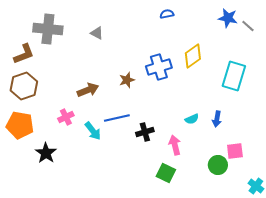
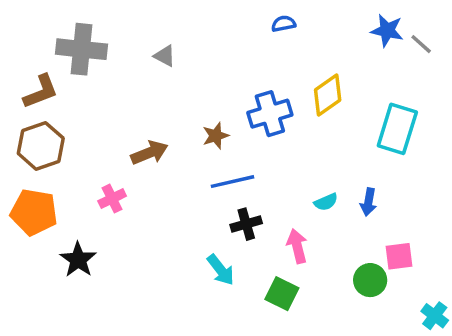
blue line: (117, 118) -> (233, 182), moved
cyan arrow: (93, 131) -> (221, 270), moved

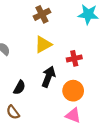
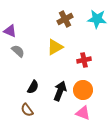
brown cross: (42, 14) -> (65, 19), moved
black arrow: (48, 77) -> (60, 91), moved

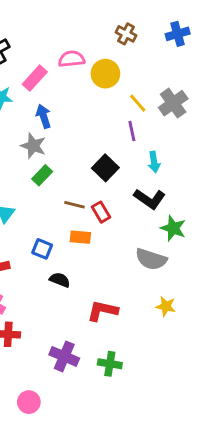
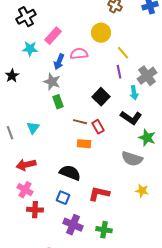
pink semicircle: (72, 59) -> (79, 54), moved
gray cross: (173, 103) -> (147, 76), moved
blue arrow: (44, 116) -> (59, 62), turned -140
green rectangle: (42, 175) -> (58, 102), turned -64
blue square: (42, 249) -> (63, 198), moved
black semicircle: (60, 280) -> (70, 173), size x1.5

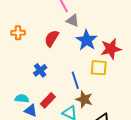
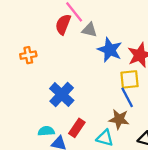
red semicircle: (52, 38) -> (63, 24), moved
blue cross: (40, 70) -> (62, 94), size x1.5
blue line: (75, 80) -> (127, 97), moved

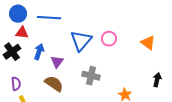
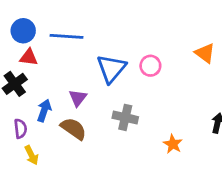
orange triangle: (148, 43) -> (205, 53), moved
blue arrow: (39, 52) -> (44, 110), moved

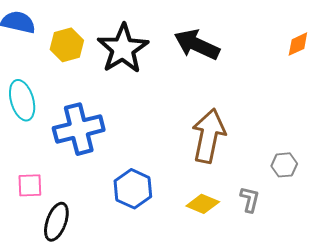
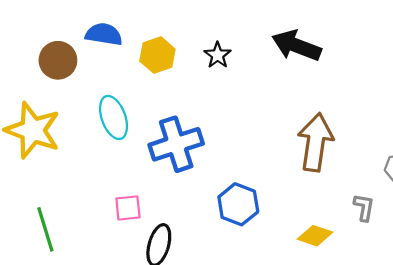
black star: (123, 49) -> (218, 55), size x0.5
yellow diamond: (203, 204) -> (315, 236), moved

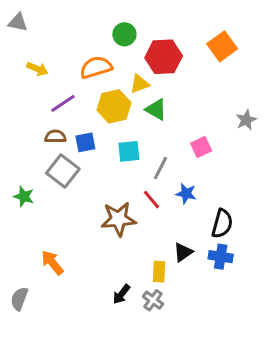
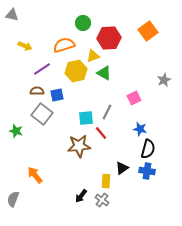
cyan square: (129, 151) -> (86, 118), moved
blue star: (186, 194) -> (140, 129), moved

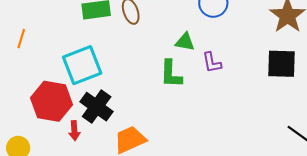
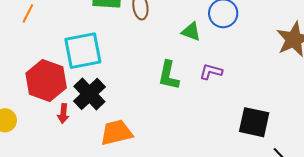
green triangle: (185, 42) -> (191, 32), moved
purple L-shape: (212, 63) -> (211, 72), turned 105
black square: (282, 64) -> (254, 122), moved

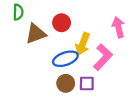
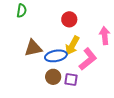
red circle: (62, 23) -> (69, 19), moved
brown triangle: (36, 34) -> (33, 48), moved

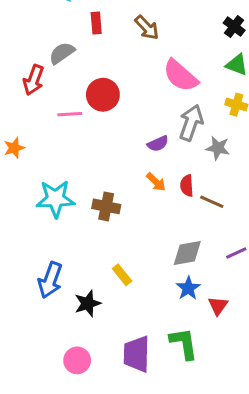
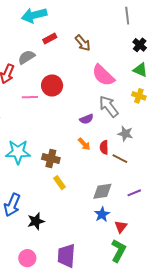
red rectangle: (96, 23) -> (50, 38), turned 64
gray arrow: (191, 123) -> (109, 106), turned -60
gray star: (218, 148) -> (125, 134), moved
yellow rectangle: (122, 275) -> (60, 183), moved
green L-shape: (184, 343) -> (118, 251), moved, turned 35

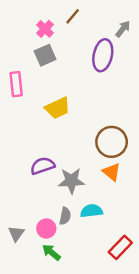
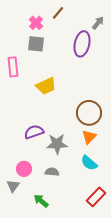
gray square: (45, 55) -> (36, 44), turned 30
orange triangle: (112, 172) -> (89, 137), turned 35
cyan semicircle: (91, 211) -> (89, 163), moved, turned -132
gray semicircle: (65, 216) -> (52, 172), turned -96
pink circle: (46, 229) -> (24, 169), moved

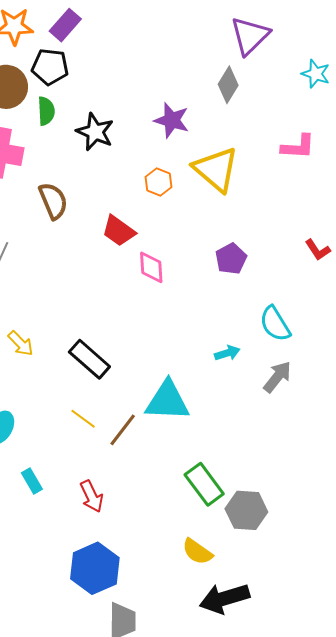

■ **TASK REQUIREMENTS**: Within the material above, output exactly the lines from the one with "gray cross: (173, 103) -> (147, 76), moved" through the one with "black semicircle: (60, 280)", end lines included, and nothing besides.

■ **ANSWER TO THE EXERCISE**:
gray cross: (173, 103) -> (147, 76), moved
blue arrow: (44, 116) -> (59, 62), turned -140
green rectangle: (42, 175) -> (58, 102), turned -64
blue square: (42, 249) -> (63, 198), moved
black semicircle: (60, 280) -> (70, 173), size x1.5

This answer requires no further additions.